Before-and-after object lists

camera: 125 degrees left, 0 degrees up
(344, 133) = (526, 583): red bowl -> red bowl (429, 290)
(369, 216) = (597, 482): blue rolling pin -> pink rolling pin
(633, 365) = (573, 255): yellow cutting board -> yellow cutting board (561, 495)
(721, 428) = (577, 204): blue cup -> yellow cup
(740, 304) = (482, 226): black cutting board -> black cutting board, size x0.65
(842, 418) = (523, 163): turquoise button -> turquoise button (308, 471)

> Aim of the exercise
Set down every record above exactly as written.

> Response
camera: 125 degrees left, 0 degrees up
(344, 133) = (526, 583): red bowl -> red bowl (429, 290)
(369, 216) = (597, 482): blue rolling pin -> pink rolling pin
(633, 365) = (573, 255): yellow cutting board -> yellow cutting board (561, 495)
(721, 428) = (577, 204): blue cup -> yellow cup
(740, 304) = (482, 226): black cutting board -> black cutting board, size x0.65
(842, 418) = (523, 163): turquoise button -> turquoise button (308, 471)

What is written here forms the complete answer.